How to complete this task
As the answer, give a copy of each line below that includes the word "white".

Scene comparison data:
= Beginning of Section =

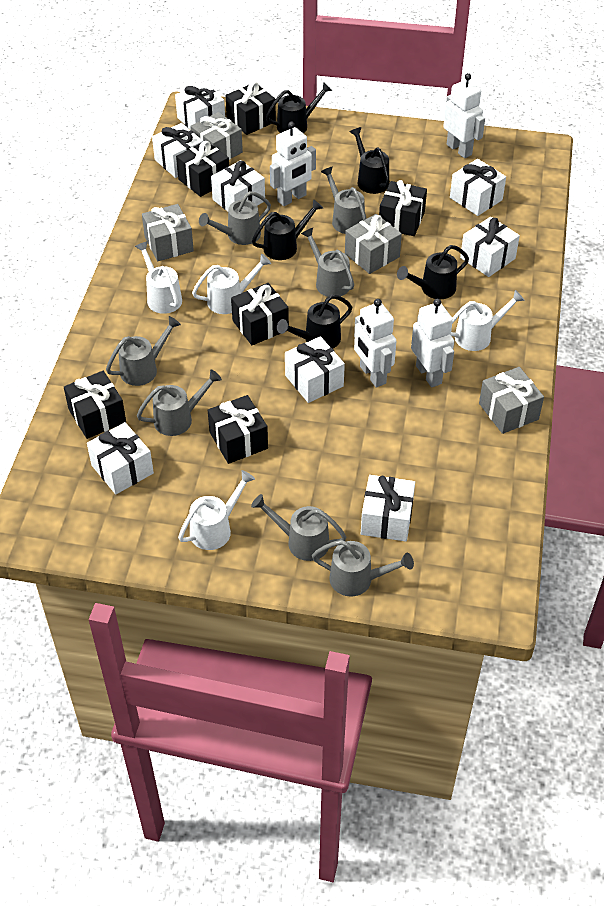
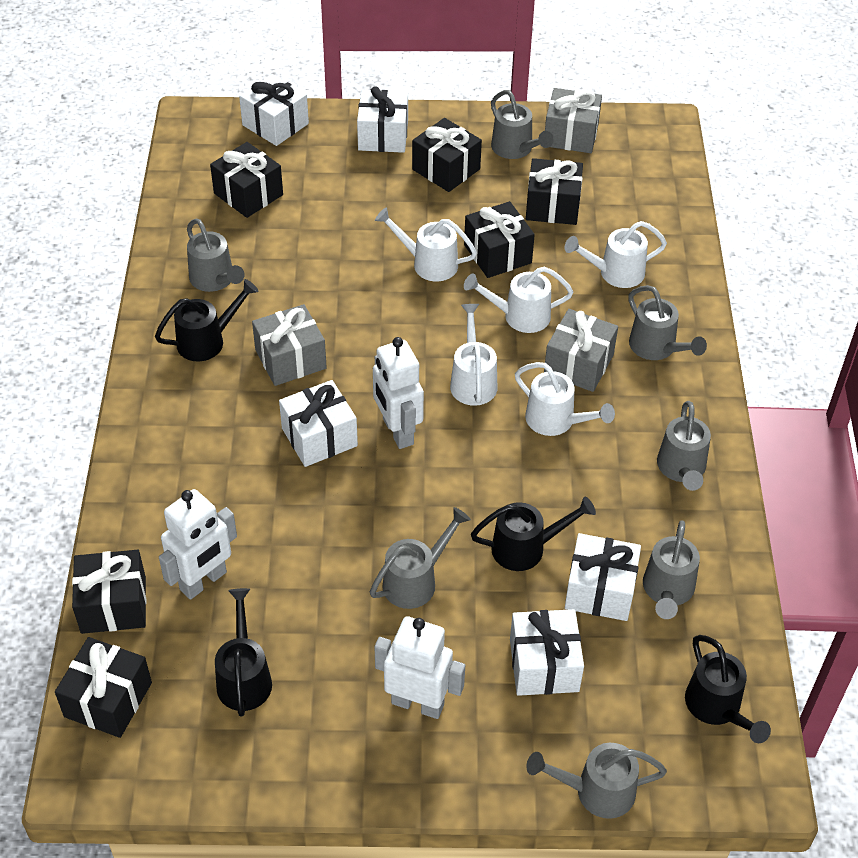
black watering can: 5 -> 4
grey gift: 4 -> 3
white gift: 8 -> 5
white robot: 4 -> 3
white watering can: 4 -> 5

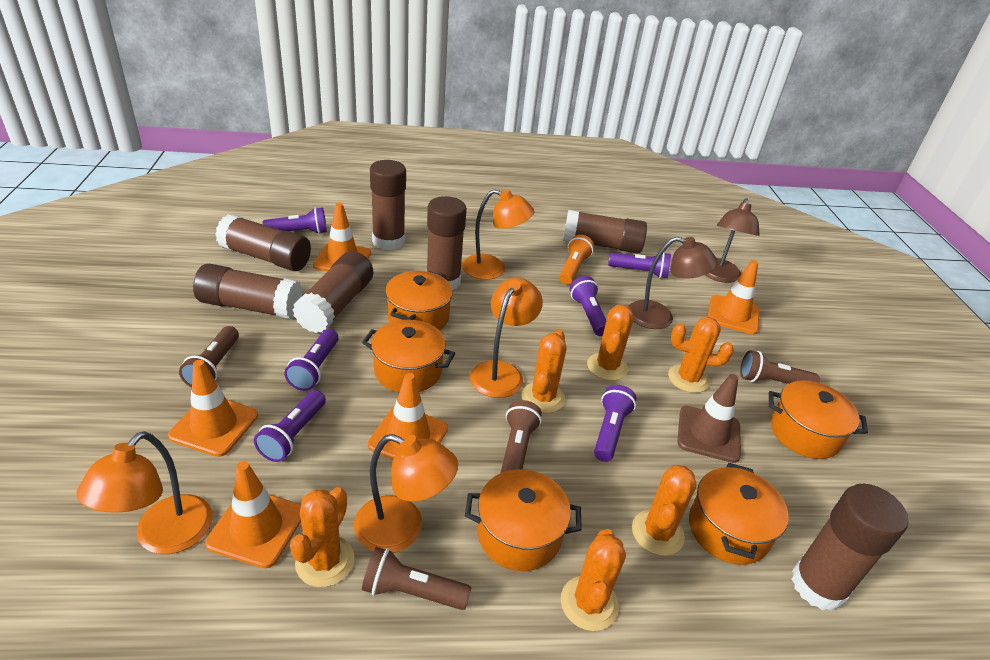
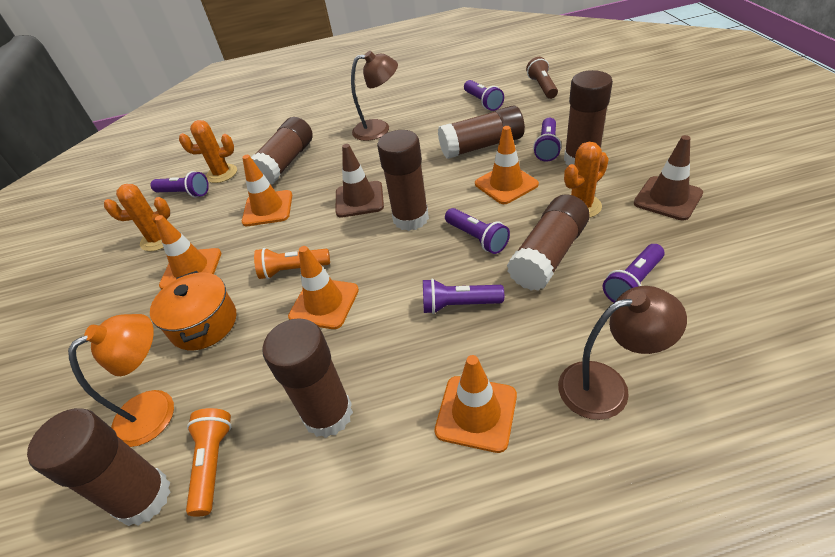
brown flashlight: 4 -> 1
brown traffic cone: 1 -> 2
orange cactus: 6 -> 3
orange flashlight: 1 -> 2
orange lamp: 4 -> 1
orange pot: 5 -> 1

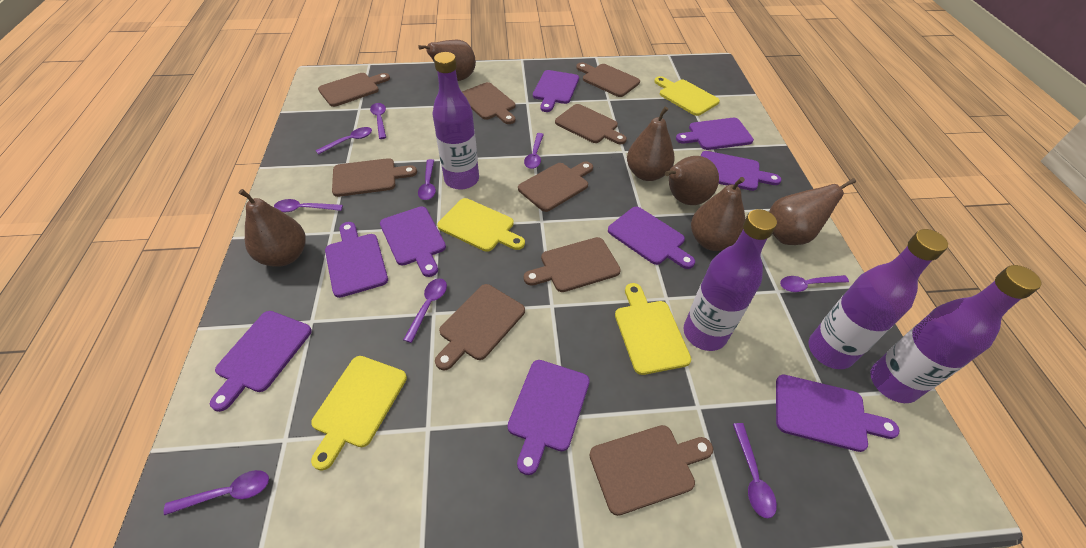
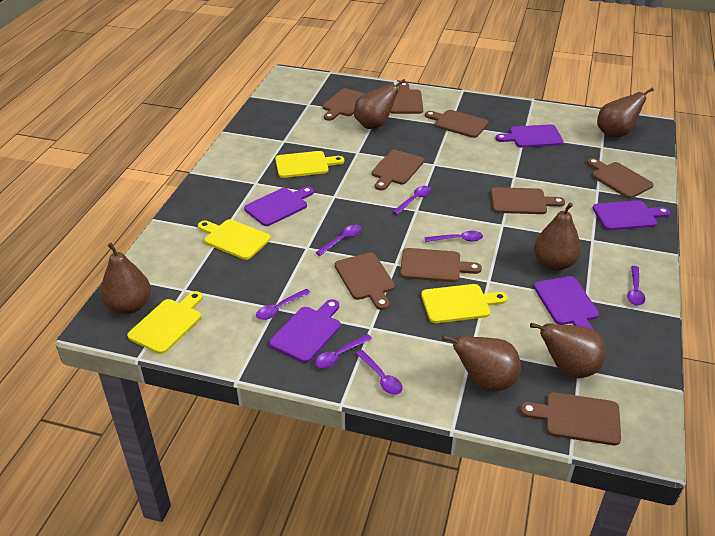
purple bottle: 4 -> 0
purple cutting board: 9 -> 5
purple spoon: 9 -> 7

= End of Section =

Task result
white gift: 8 -> 5
white robot: 4 -> 3
white watering can: 4 -> 5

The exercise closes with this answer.